## [WORK INSTRUCTIONS]
Within the data below, copy each line where the string "turquoise" is found.

## [DATA]
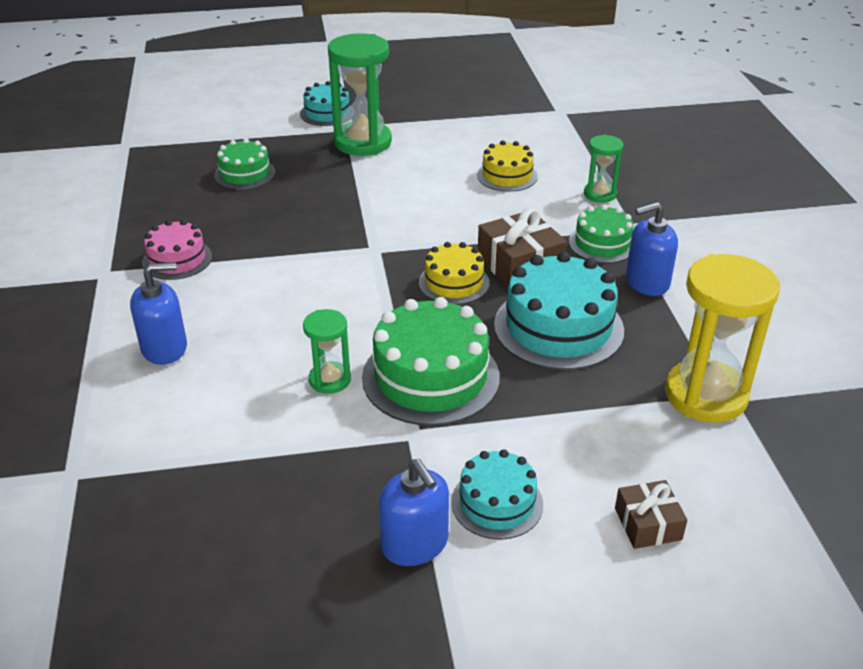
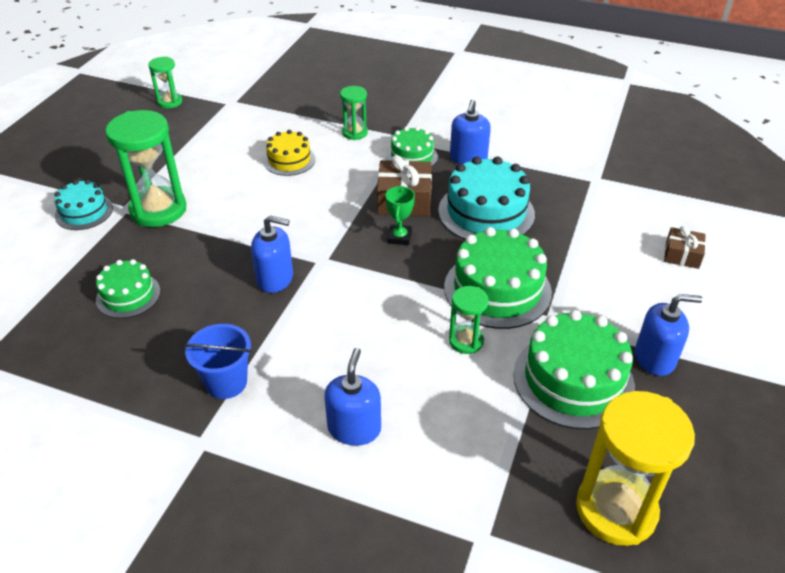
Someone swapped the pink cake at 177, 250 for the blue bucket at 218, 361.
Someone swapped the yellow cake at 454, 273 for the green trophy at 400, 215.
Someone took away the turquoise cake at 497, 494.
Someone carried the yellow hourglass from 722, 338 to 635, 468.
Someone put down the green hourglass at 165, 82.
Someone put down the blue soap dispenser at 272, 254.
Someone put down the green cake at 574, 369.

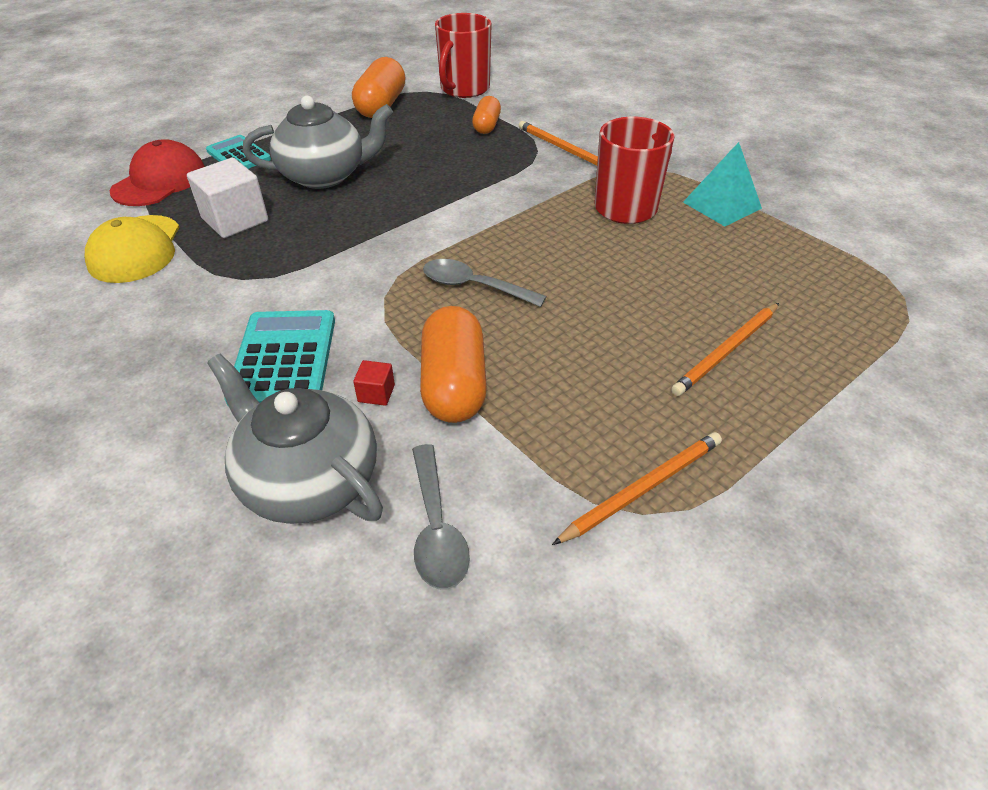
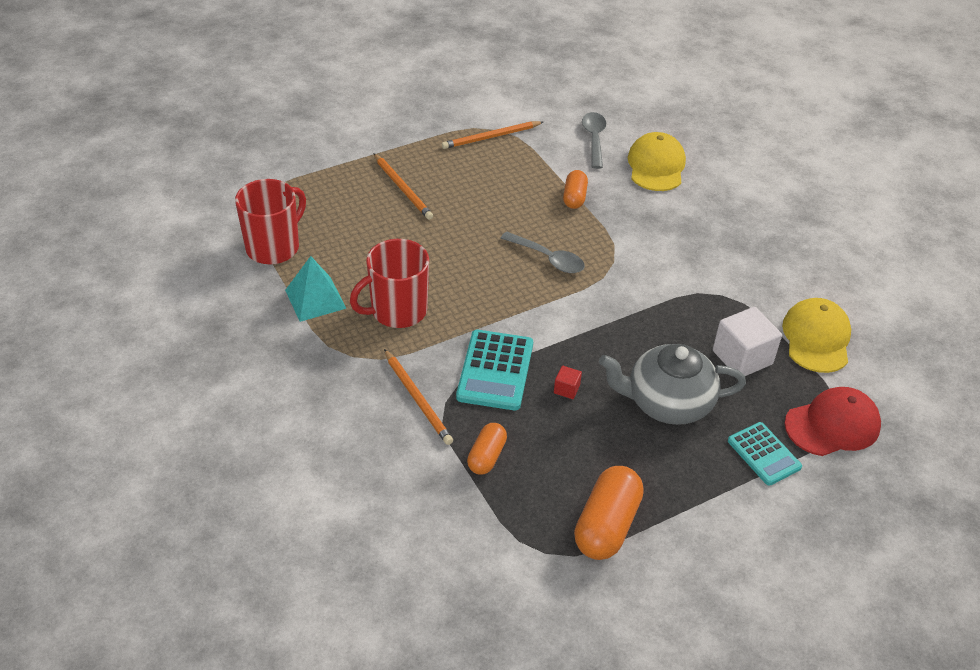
Someone rotated the red cap at 157, 172 by 150 degrees counterclockwise.
Someone swapped the grey teapot at 295, 439 for the yellow cap at 657, 161.
Someone carried the turquoise calculator from 279, 358 to 494, 370.
Someone carried the red cube from 374, 383 to 568, 382.
Someone scaled the orange capsule at 453, 364 by 0.59.
Someone carried the red mug from 463, 55 to 270, 222.
Someone rotated the orange pencil at 725, 349 by 90 degrees clockwise.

## [OUTPUT FOR THIS EXERCISE]
Someone took away the turquoise cake at 497, 494.
Someone carried the turquoise calculator from 279, 358 to 494, 370.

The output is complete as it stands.